## REQUIREMENT
Set down exactly the lines in the records below that run from the line with "purple spinning top: 0 -> 1" to the line with "white fish: 3 -> 2", inclusive, and nothing more.

## DATA EXCERPTS
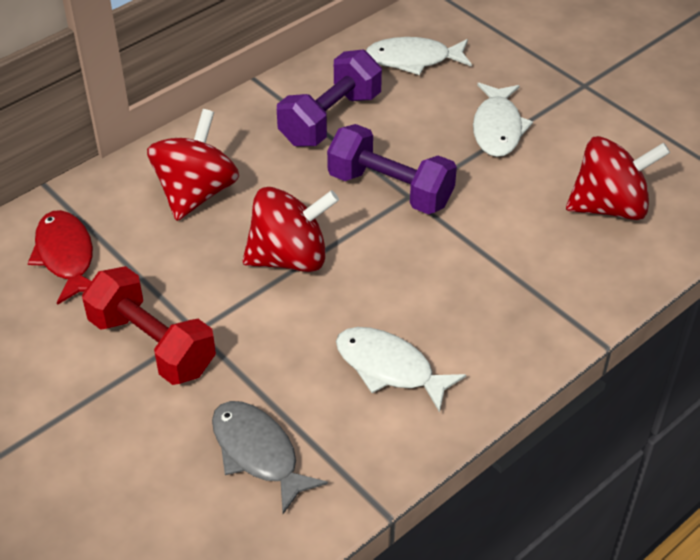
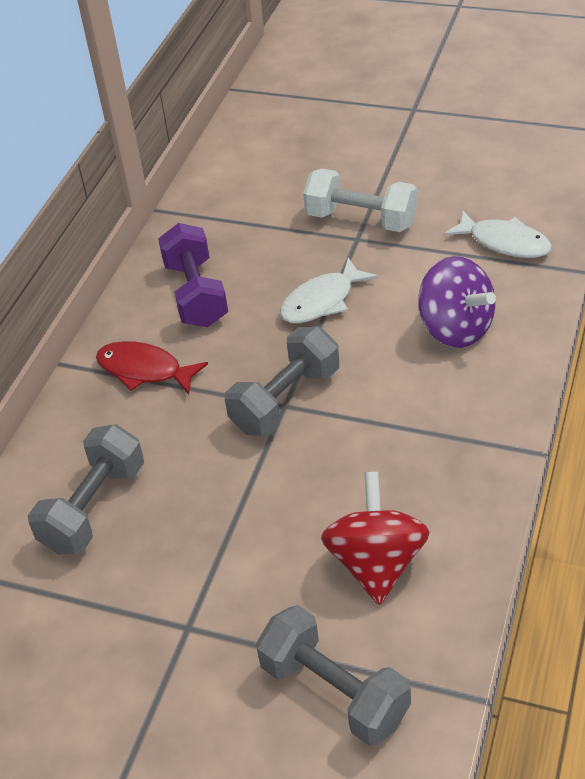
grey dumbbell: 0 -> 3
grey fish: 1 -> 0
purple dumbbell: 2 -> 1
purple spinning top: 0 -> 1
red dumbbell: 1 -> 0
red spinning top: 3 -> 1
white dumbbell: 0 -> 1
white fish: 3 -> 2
==
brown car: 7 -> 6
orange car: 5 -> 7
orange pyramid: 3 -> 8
...
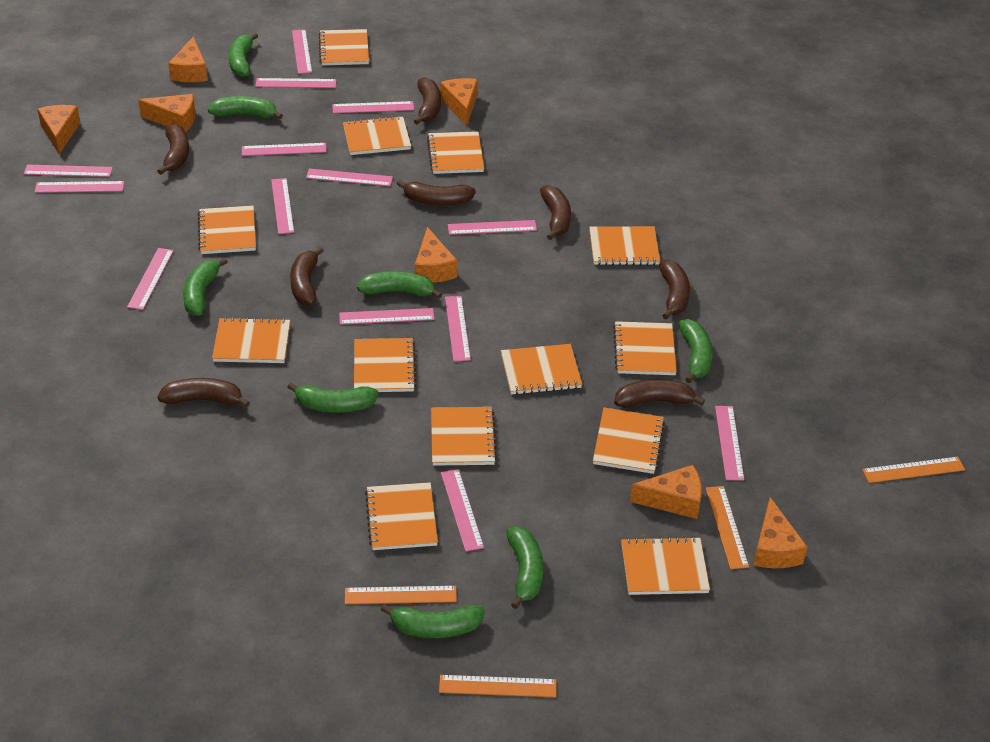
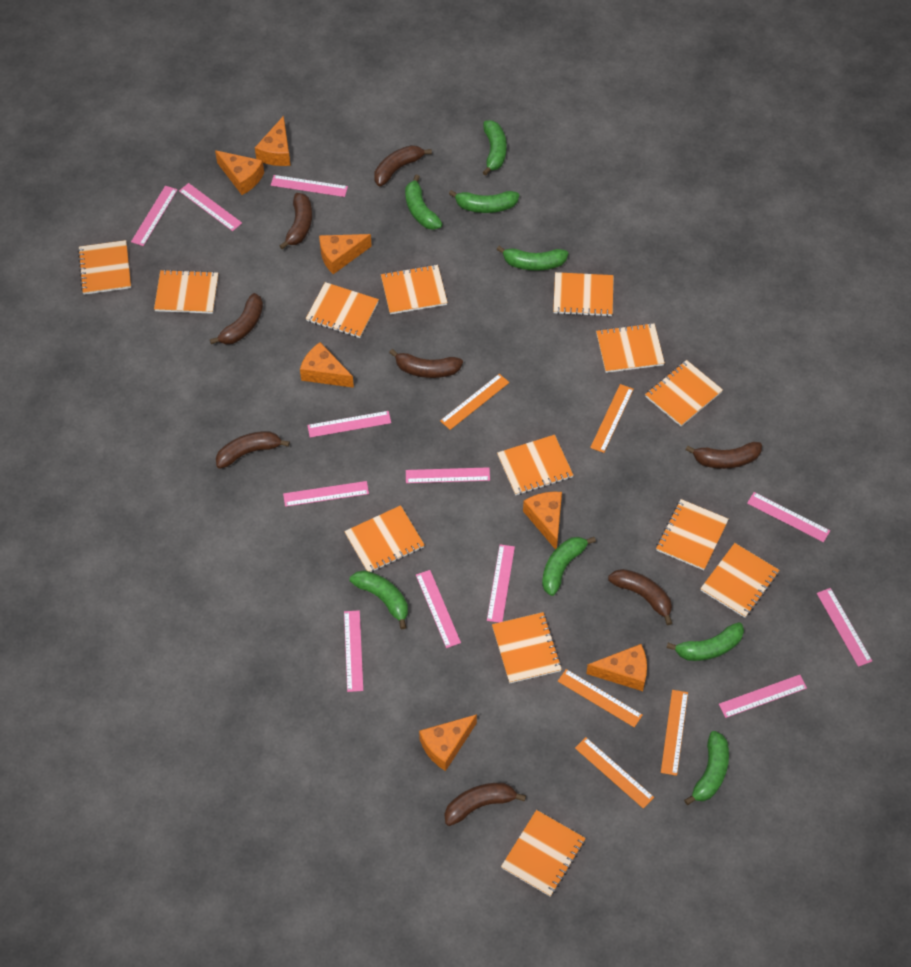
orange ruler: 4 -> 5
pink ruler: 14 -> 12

## EXERCISE RESULT
purple spinning top: 0 -> 1
red dumbbell: 1 -> 0
red spinning top: 3 -> 1
white dumbbell: 0 -> 1
white fish: 3 -> 2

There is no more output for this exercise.